■ WHAT THIS TASK INVOLVES
Copy the listing that follows exactly. Its pictures do not belong in the copy.

■ SOURCE DATA
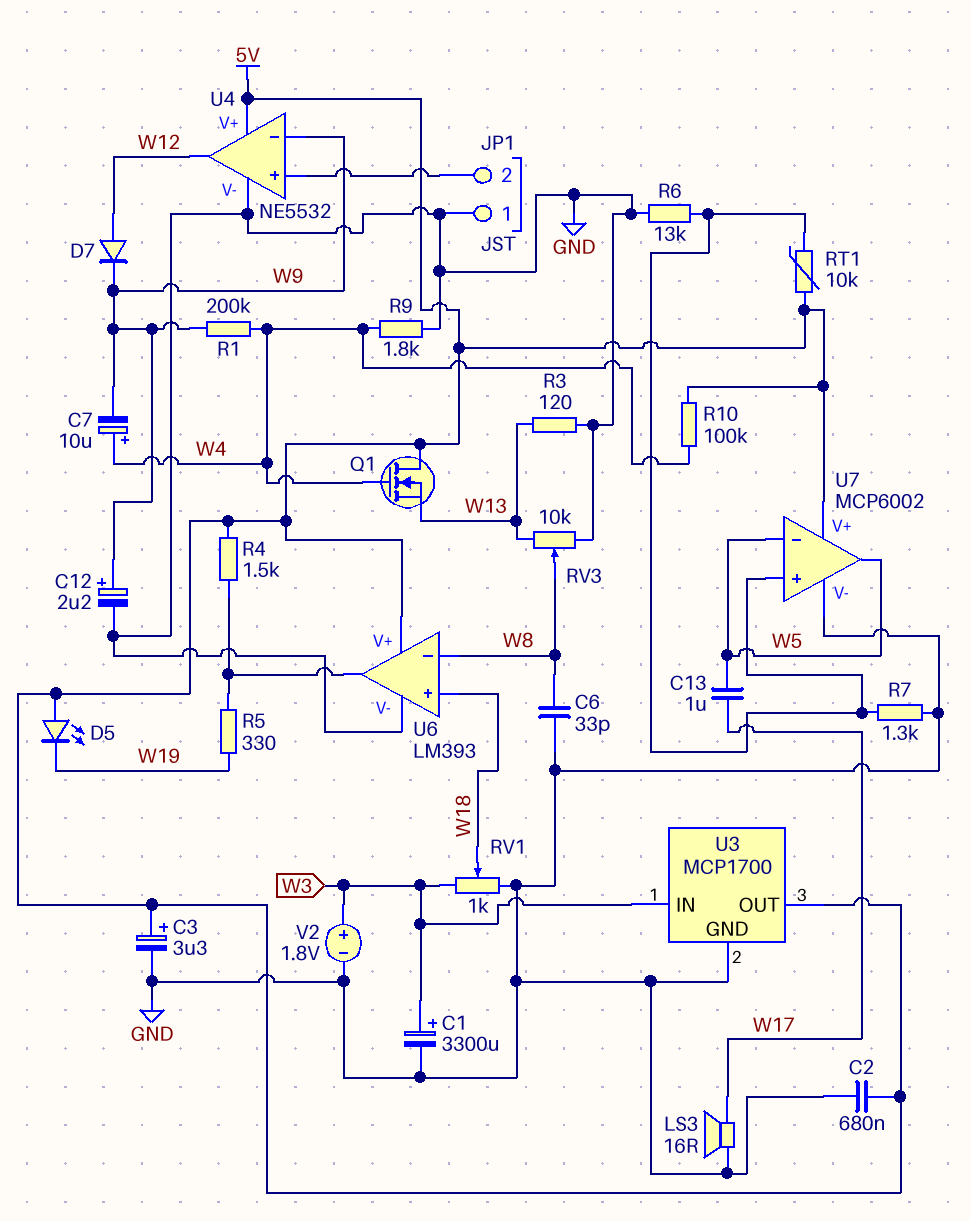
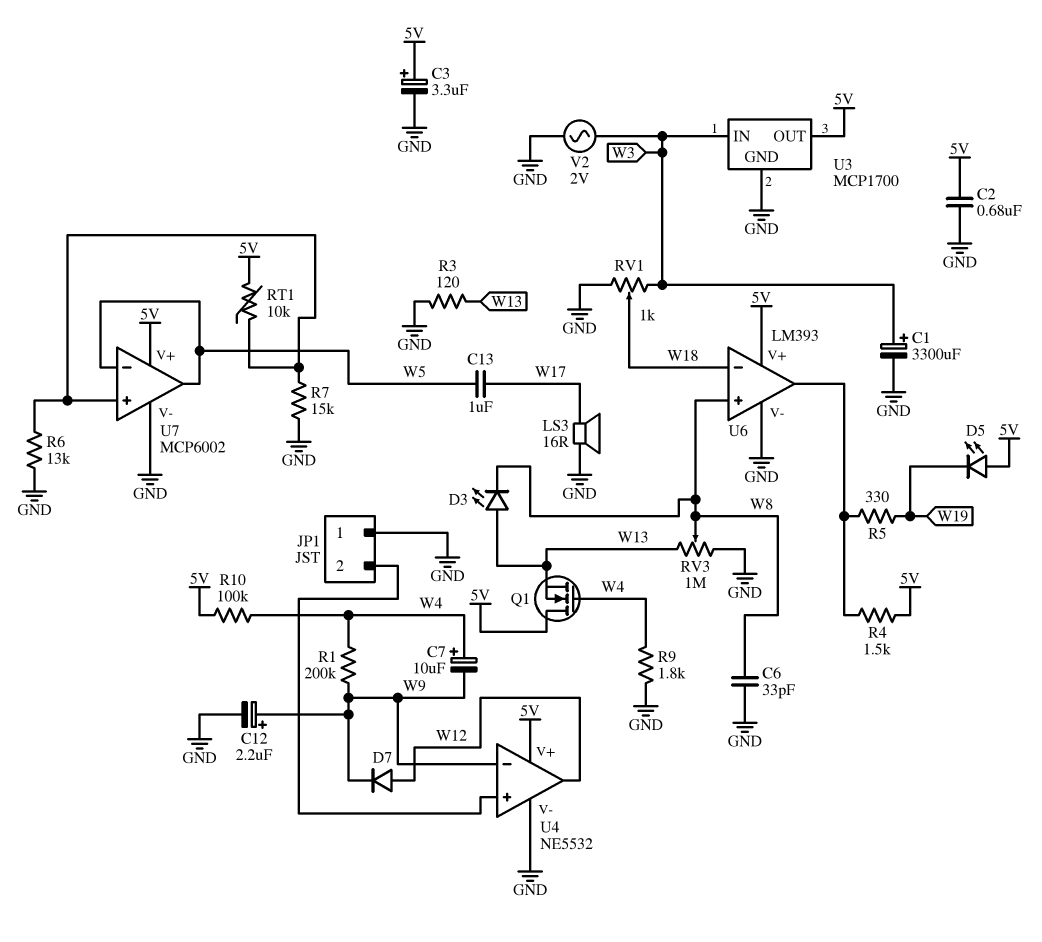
D3: none -> LED (A W13, K W8)
R7: 1.3k (GND, U7/in+) -> 15k (GND, U7/in+)
RV3: 10k (GND, W13, wiper W8) -> 1M (GND, W13, wiper W8)
U6 pin in+: W18 -> W8
U6 pin in-: W8 -> W18
V2: 1.8V (plus W3, minus GND) -> AC 2V (GND, W3)

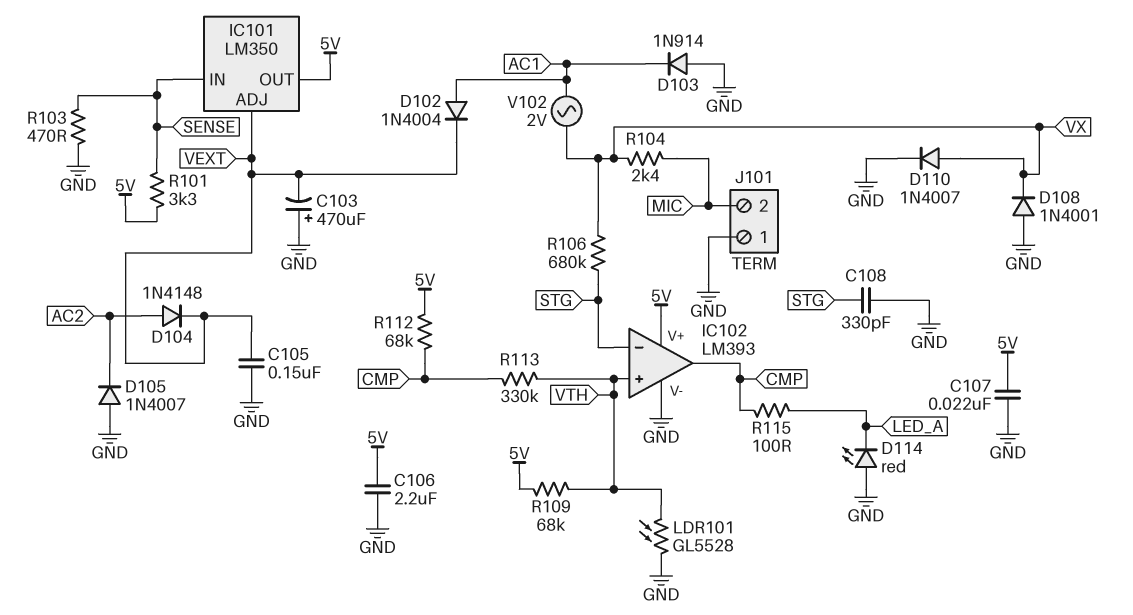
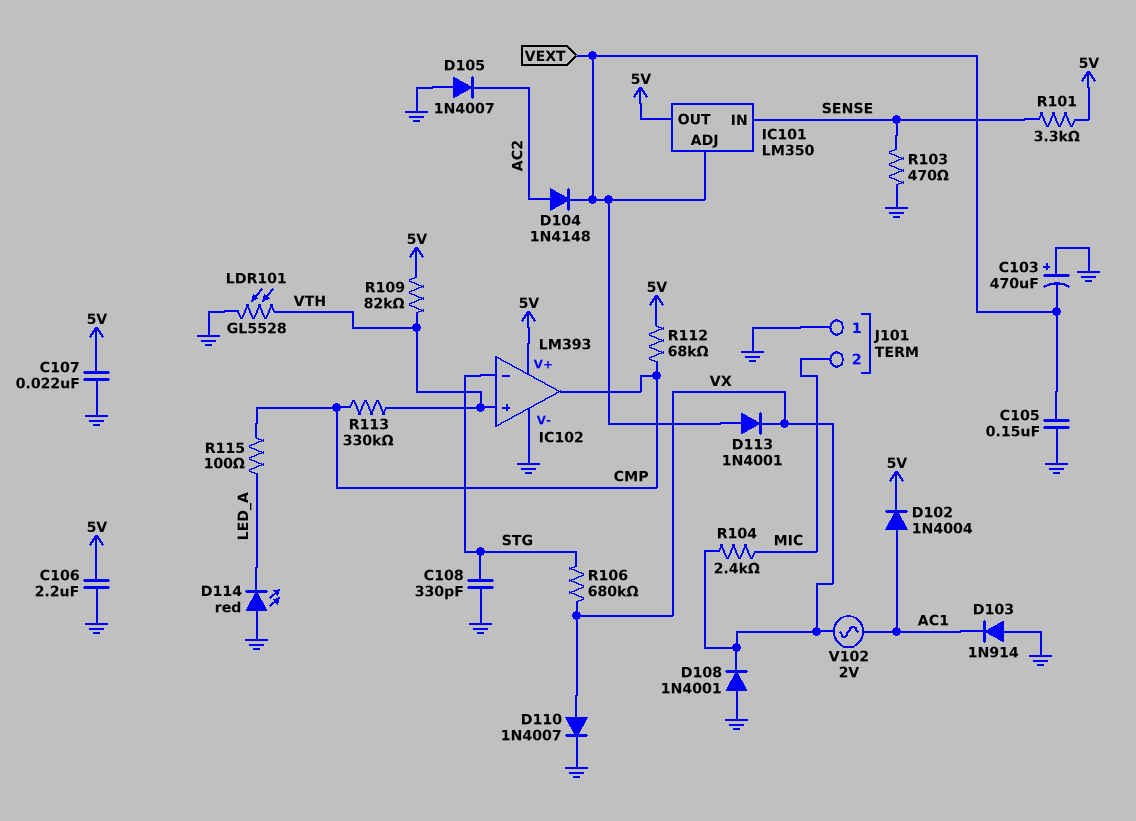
D102: diode 1N4004 (A AC1, K VEXT) -> diode 1N4004 (A AC1, K 5V)
D113: none -> diode 1N4001 (A VEXT, K VX)
R109: 68k (5V, VTH) -> 82k (5V, VTH)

■ SOLUTION FOR THIS TASK
D3: none -> LED (A W13, K W8)
R7: 1.3k (GND, U7/in+) -> 15k (GND, U7/in+)
RV3: 10k (GND, W13, wiper W8) -> 1M (GND, W13, wiper W8)
U6 pin in+: W18 -> W8
U6 pin in-: W8 -> W18
V2: 1.8V (plus W3, minus GND) -> AC 2V (GND, W3)

D102: diode 1N4004 (A AC1, K VEXT) -> diode 1N4004 (A AC1, K 5V)
D113: none -> diode 1N4001 (A VEXT, K VX)
R109: 68k (5V, VTH) -> 82k (5V, VTH)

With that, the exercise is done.